═════ Given material

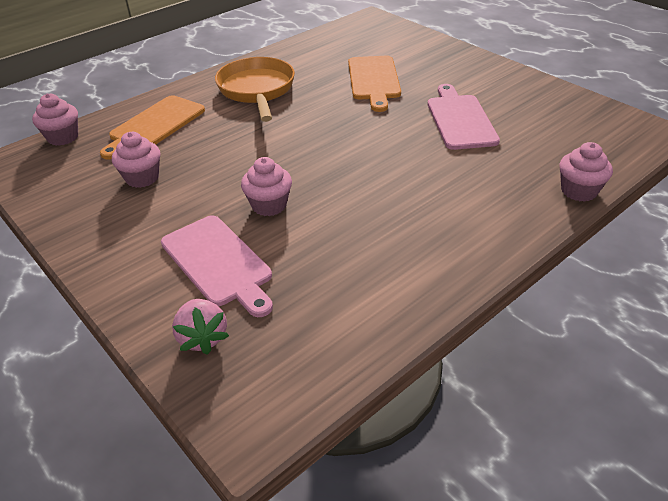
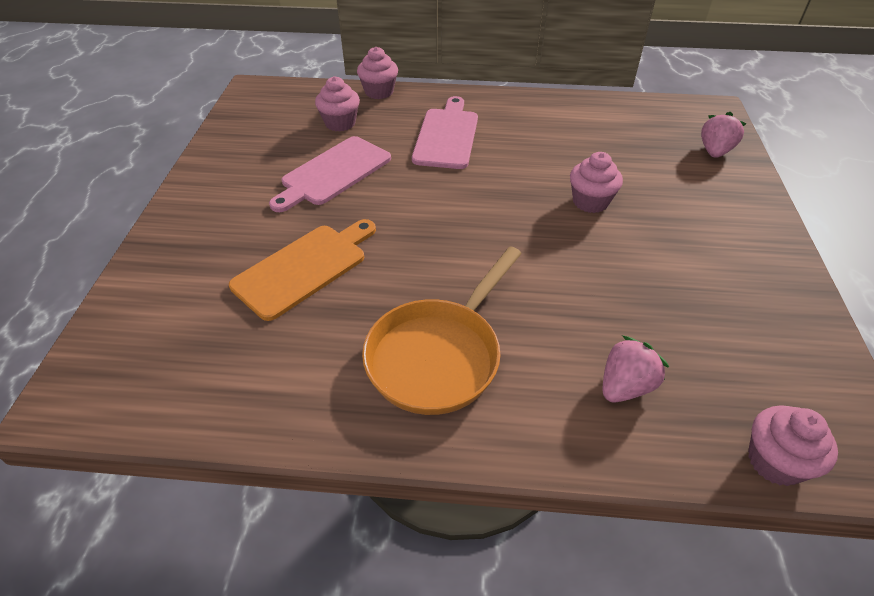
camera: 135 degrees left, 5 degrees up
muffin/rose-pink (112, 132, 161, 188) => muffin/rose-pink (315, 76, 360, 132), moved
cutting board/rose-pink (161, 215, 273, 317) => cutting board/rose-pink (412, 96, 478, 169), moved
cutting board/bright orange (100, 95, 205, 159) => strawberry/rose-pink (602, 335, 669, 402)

══════════

--- What to produce ---
Return the lines above exactly; the images are not part of the copy.

--- Answer to this problem ---
camera: 135 degrees left, 5 degrees up
muffin/rose-pink (112, 132, 161, 188) => muffin/rose-pink (315, 76, 360, 132), moved
cutting board/rose-pink (161, 215, 273, 317) => cutting board/rose-pink (412, 96, 478, 169), moved
cutting board/bright orange (100, 95, 205, 159) => strawberry/rose-pink (602, 335, 669, 402)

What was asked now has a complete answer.